• _ABOUT THIS EXERCISE_: The number of lines holding "right" is all you should give; count them in the records below.

+ + + + +

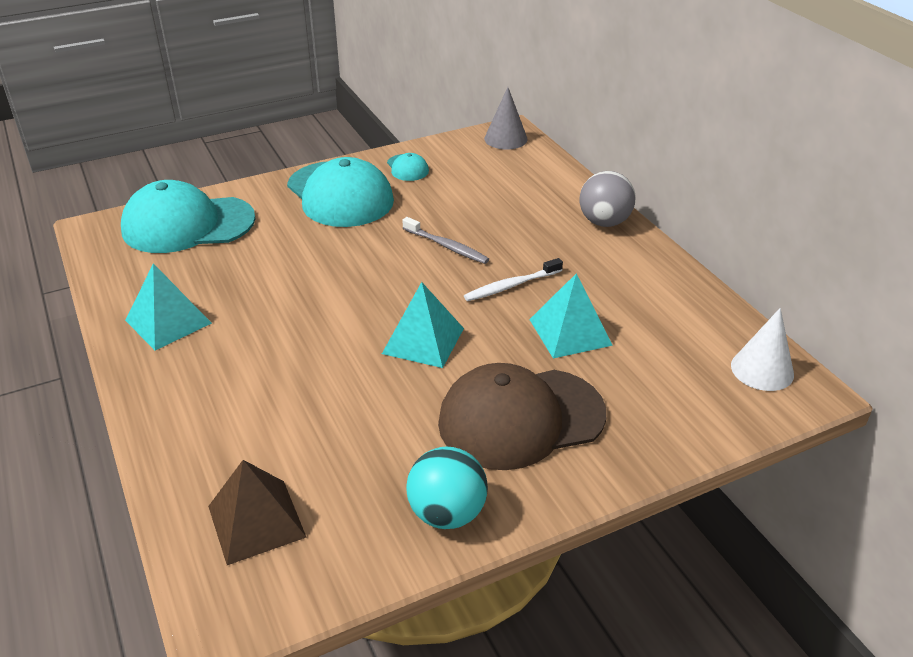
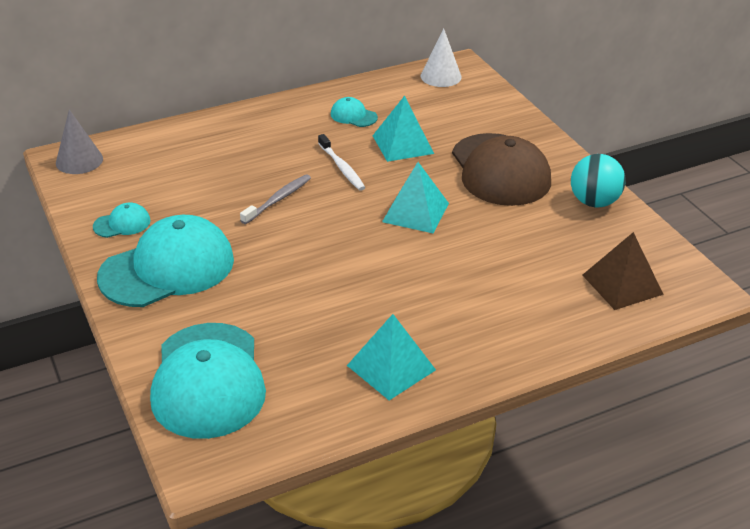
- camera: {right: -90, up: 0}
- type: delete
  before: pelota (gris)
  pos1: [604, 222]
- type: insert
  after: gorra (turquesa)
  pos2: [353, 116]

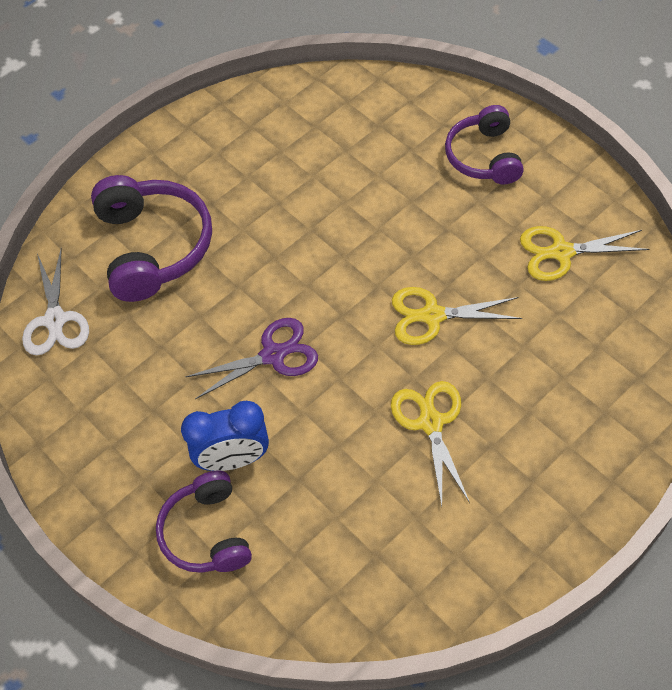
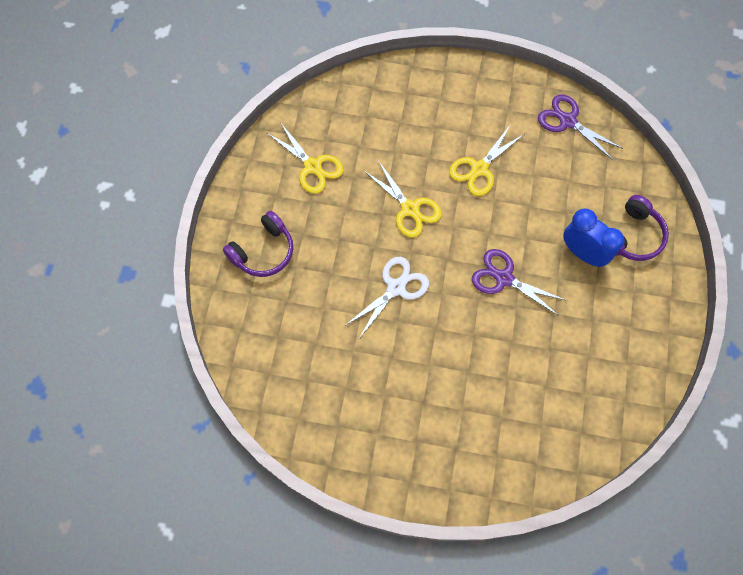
- camera: {right: -130, up: 10}
- type: delete
  before: auriculares (morado)
  pos1: [153, 247]
- type: insert
  after: tijeras (morado)
  pos2: [567, 121]
- type: move
  before: tijeras (blanco)
  pos1: [55, 320]
  pos2: [396, 288]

+ + + + +

• _SOLUTION FOR THIS TASK_: 2